Provided records:
* * * * * * *
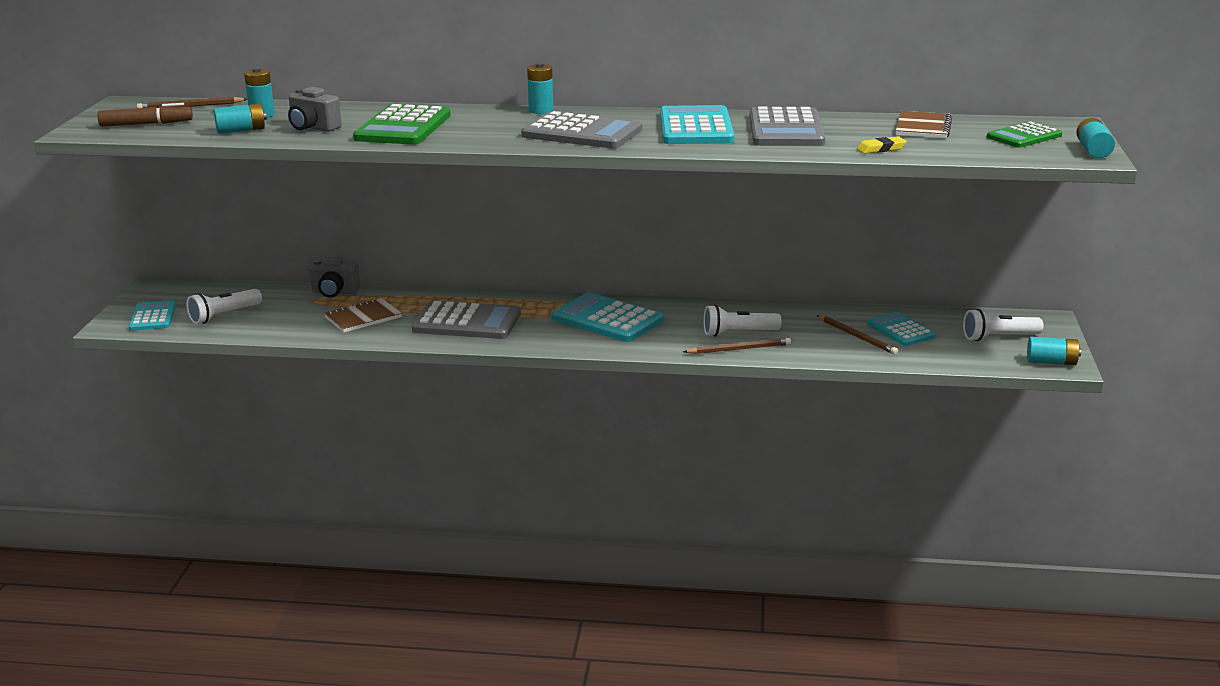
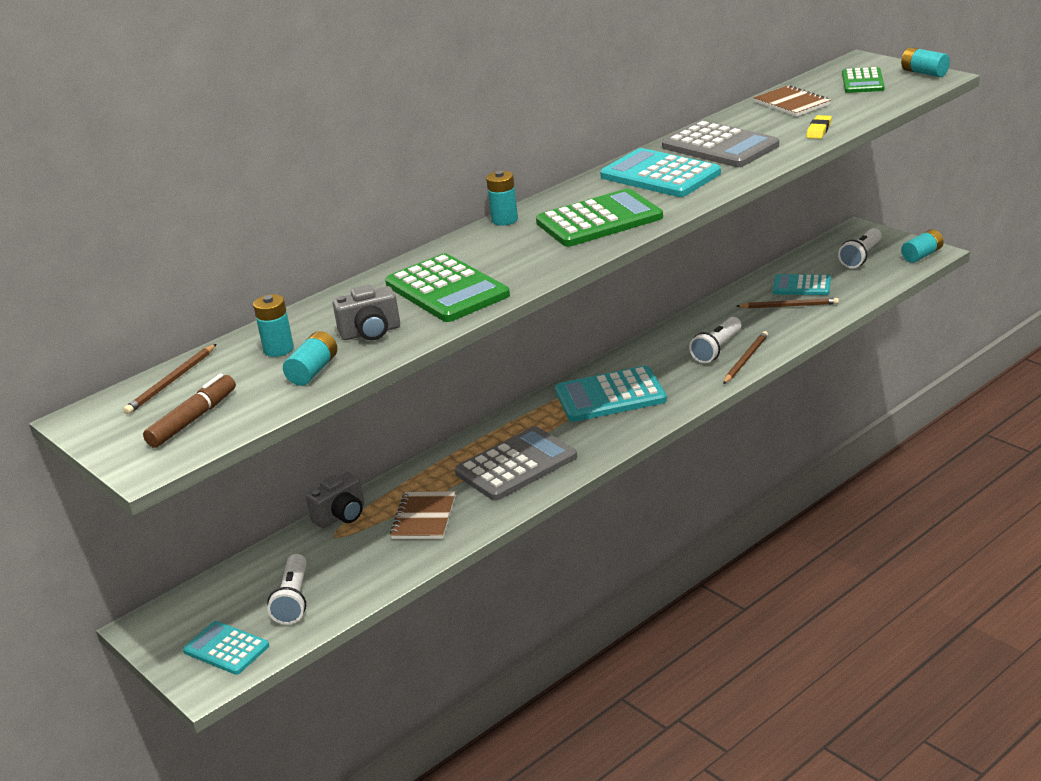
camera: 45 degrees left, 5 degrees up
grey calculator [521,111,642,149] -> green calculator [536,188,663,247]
* * * * * * *
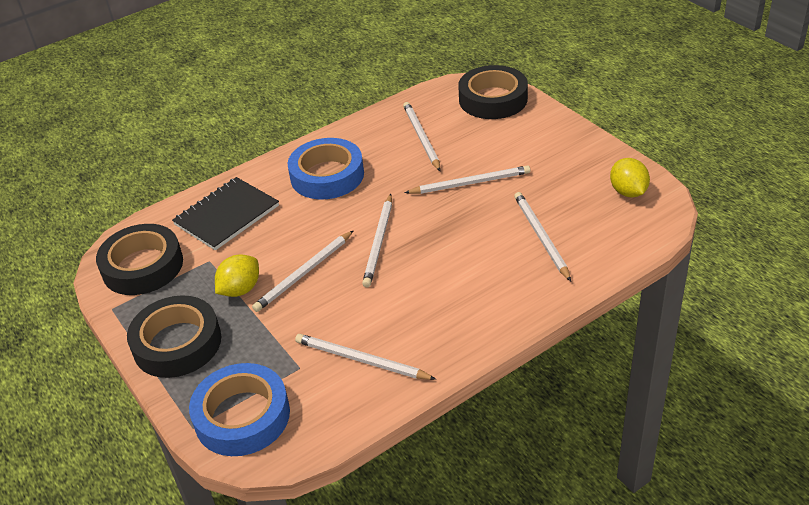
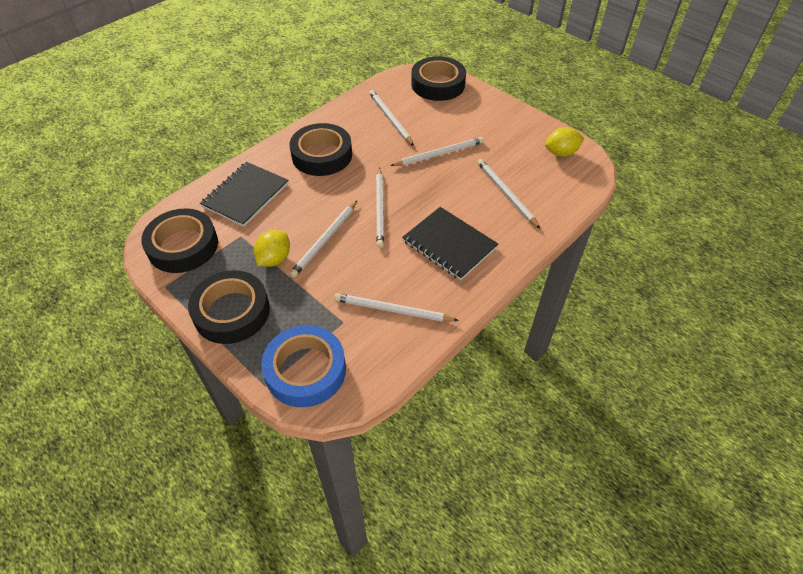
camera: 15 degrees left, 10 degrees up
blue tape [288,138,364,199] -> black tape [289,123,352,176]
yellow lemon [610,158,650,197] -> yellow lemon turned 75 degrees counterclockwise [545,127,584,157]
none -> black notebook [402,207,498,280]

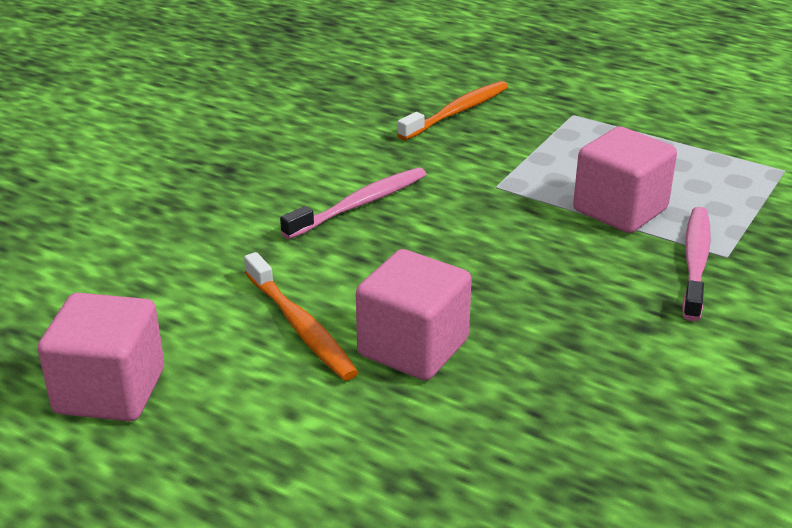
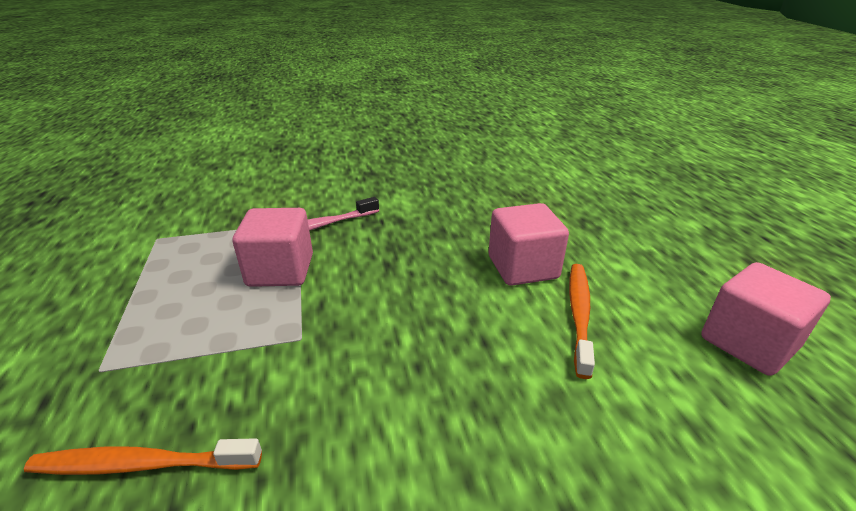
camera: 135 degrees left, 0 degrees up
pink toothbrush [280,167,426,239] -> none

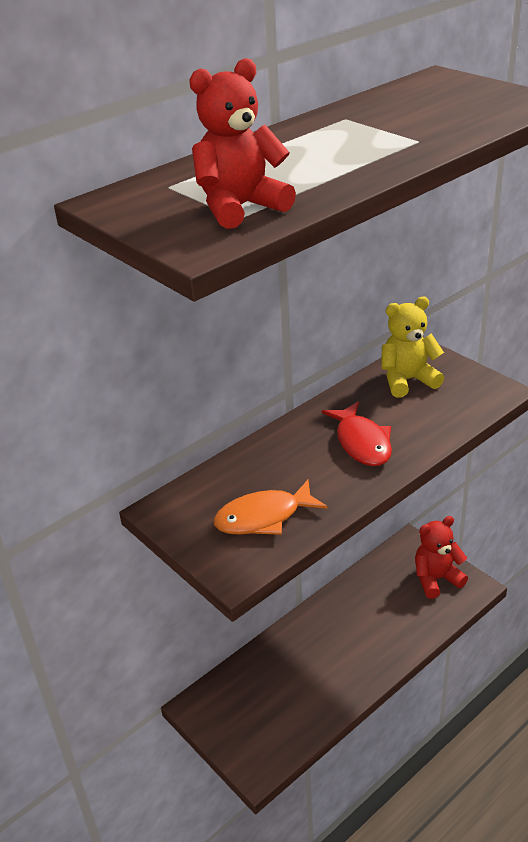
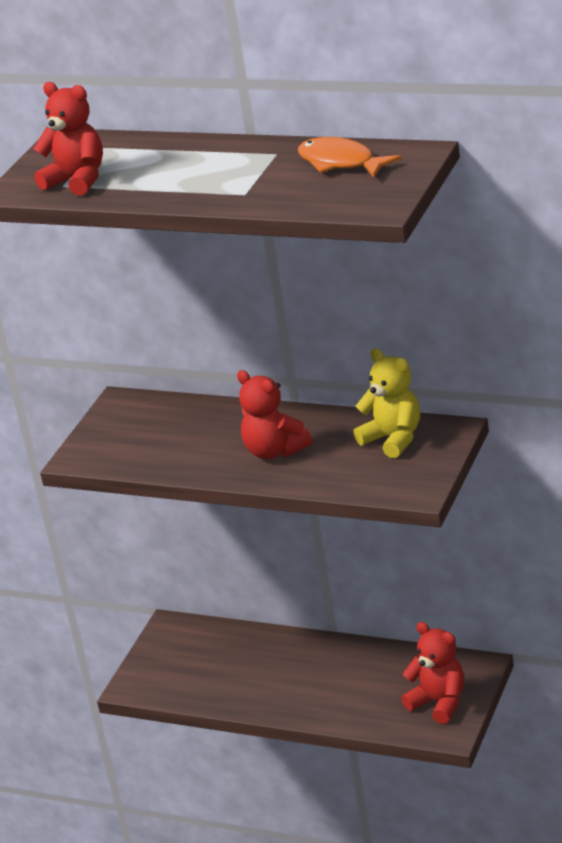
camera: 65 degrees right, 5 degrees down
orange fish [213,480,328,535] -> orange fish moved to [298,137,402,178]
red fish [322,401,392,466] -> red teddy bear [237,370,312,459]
* * * * * * *
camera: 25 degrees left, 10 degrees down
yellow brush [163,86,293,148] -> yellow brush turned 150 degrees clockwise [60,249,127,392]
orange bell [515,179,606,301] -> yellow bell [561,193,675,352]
* * * * * * *
Work instructions: In the entries above, which lines hold the string "camera"? Report all of them.

Completed exercise:
camera: 45 degrees left, 5 degrees up
camera: 15 degrees left, 10 degrees up
camera: 135 degrees left, 0 degrees up
camera: 65 degrees right, 5 degrees down
camera: 25 degrees left, 10 degrees down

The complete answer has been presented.